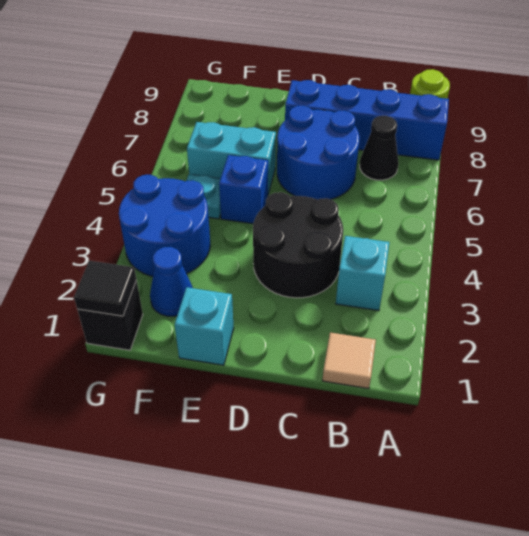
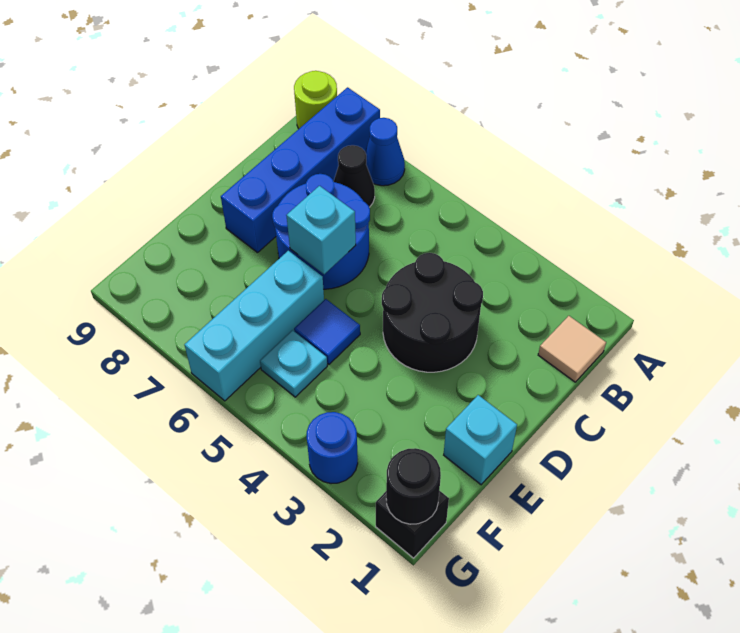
cyan brick B3 level 1 -> cyan brick D6 level 2
blue brick E5 level 1 -> blue tile E5 level 1
cyan brick E6:F6 level 1 -> cyan brick E6:G6 level 1
blue cone F2 level 1 -> blue cone A7 level 1
blue round brick F3:G4 level 1 -> blue round brick G3 level 1
black tile G1 level 2 -> black round brick G1 level 2

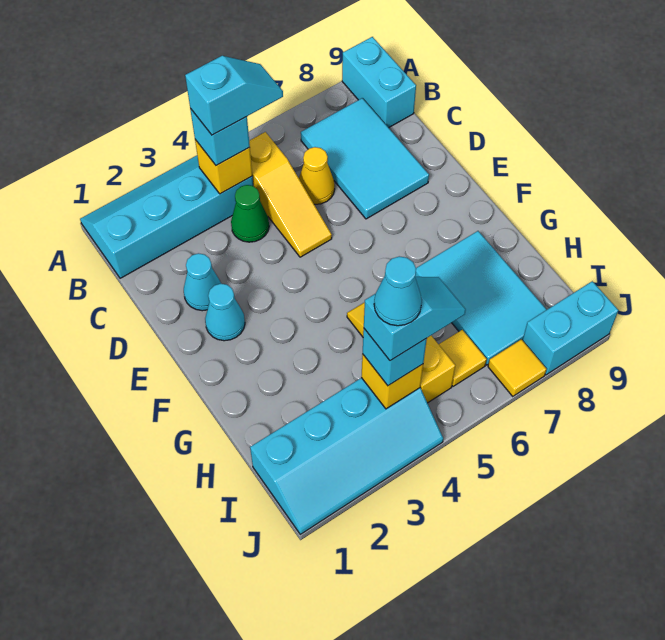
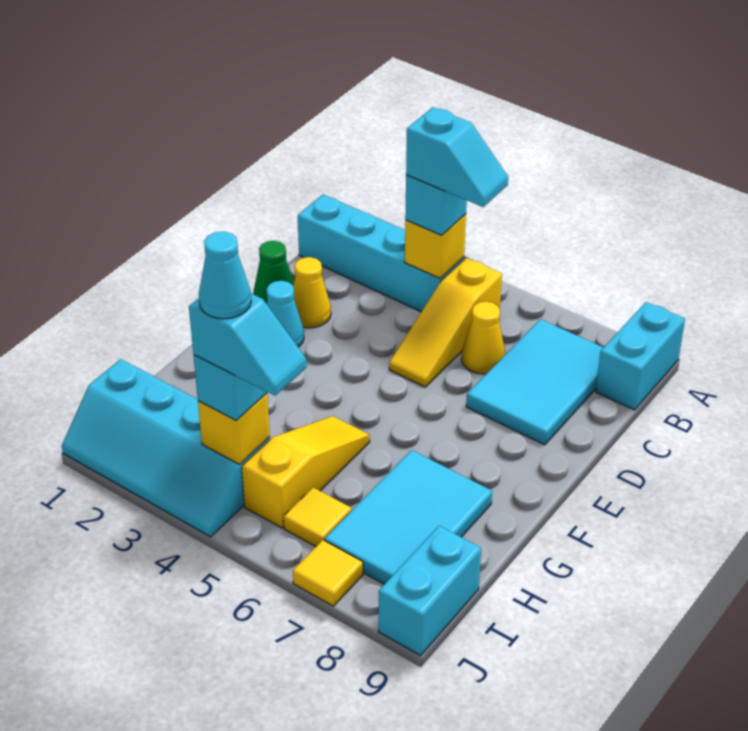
green cone C4 level 1 -> green cone D1 level 1
cyan cone D2 level 1 -> yellow cone D2 level 1
cyan brick J8:J9 level 1 -> cyan brick I9:J9 level 1

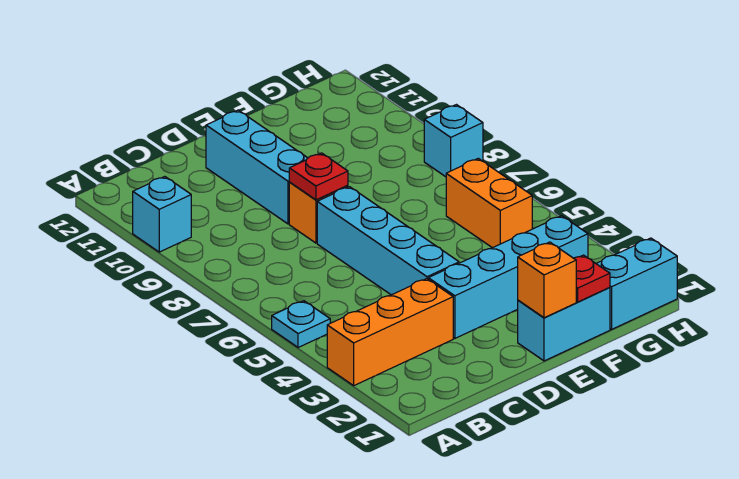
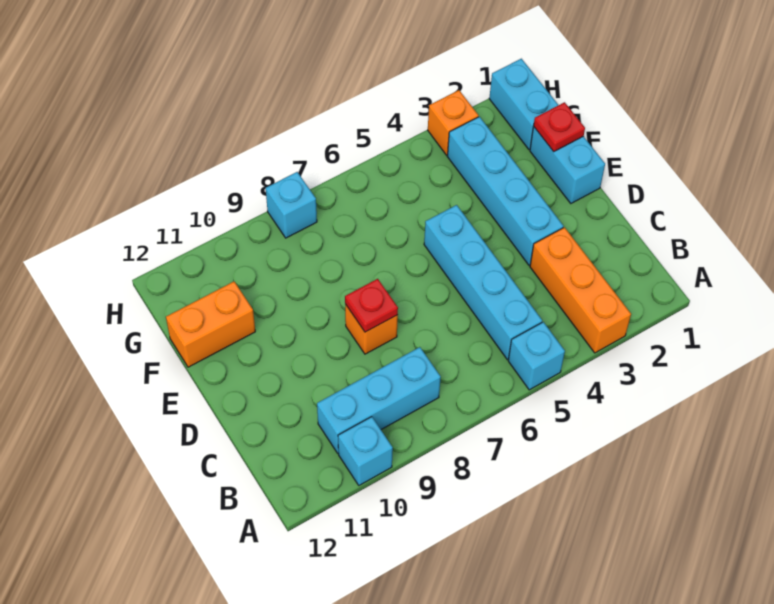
cyan plate A5 level 1 -> cyan brick A5 level 1
cyan brick D4:D7 level 1 -> cyan brick B5:E5 level 1
cyan brick D9:D11 level 1 -> cyan brick B8:B10 level 1
orange brick E1 level 2 -> orange brick H3 level 1
orange brick G5:G6 level 1 -> orange brick F11:F12 level 1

==================================================

*TASK BRIEF*
Your answer should be a single number: the count of lines in the entries that hold the string "round".

*SOLUTION TO THIS EXERCISE*
2